* What needs to be done *
For this exercise, write each entry below out precisely and omit the pictures.

Colored object listings
/---

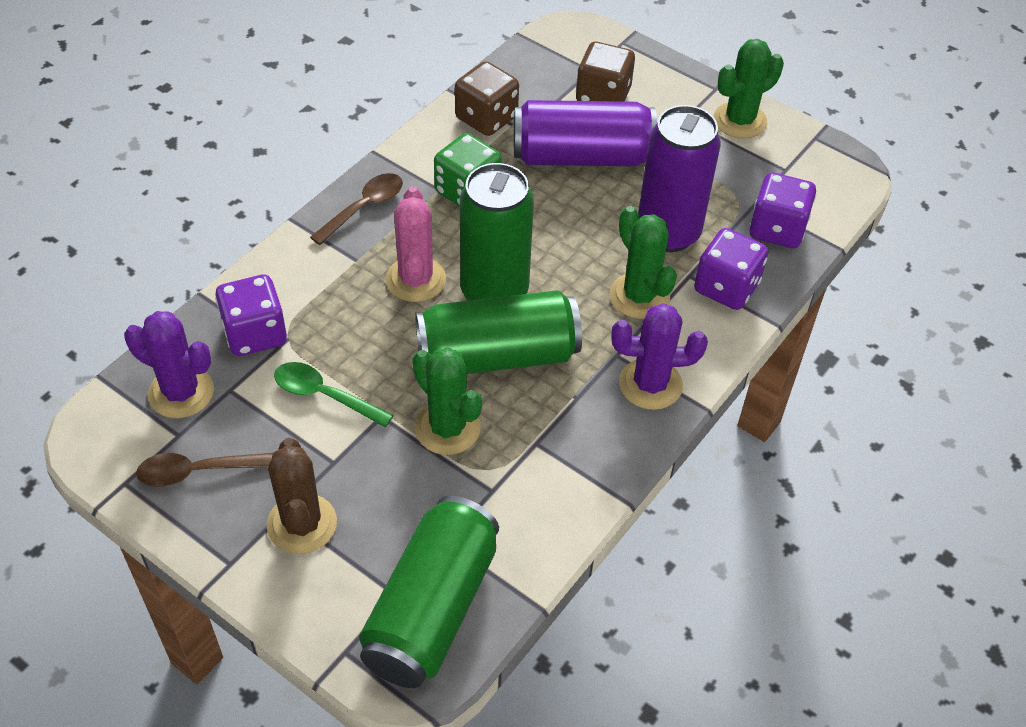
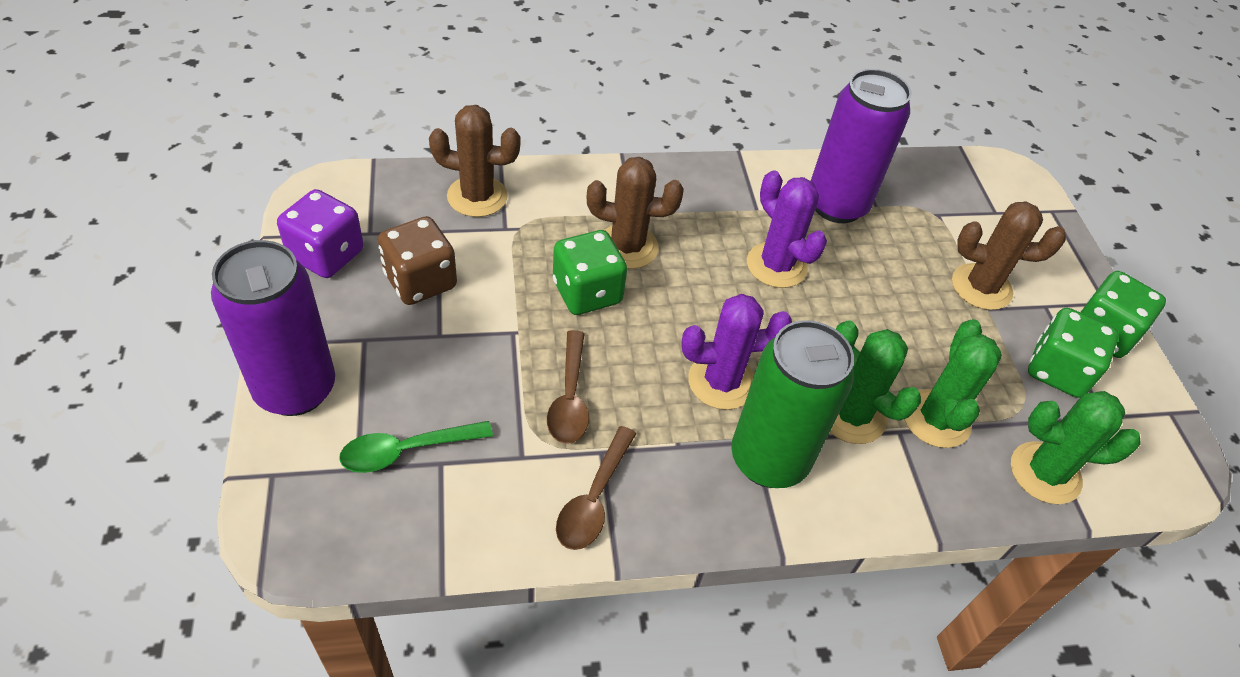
brown cactus: 1 -> 3
brown dice: 2 -> 1
green can: 3 -> 1
green dice: 1 -> 3
pink cactus: 1 -> 0
purple dice: 3 -> 1

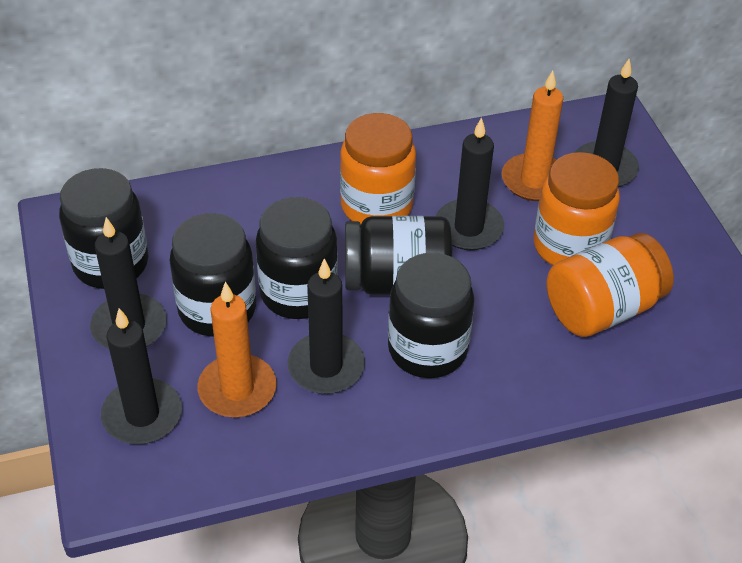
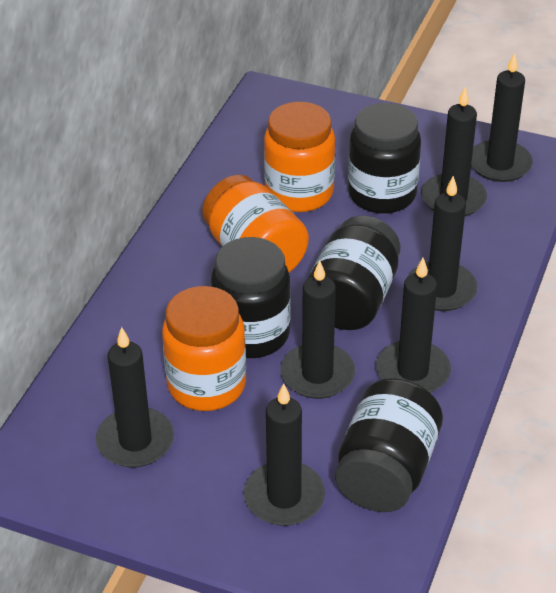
black candle: 5 -> 7
black jar: 5 -> 4
orange candle: 2 -> 0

\---

* Exercise output *
brown cactus: 1 -> 3
brown dice: 2 -> 1
green can: 3 -> 1
green dice: 1 -> 3
pink cactus: 1 -> 0
purple dice: 3 -> 1

black candle: 5 -> 7
black jar: 5 -> 4
orange candle: 2 -> 0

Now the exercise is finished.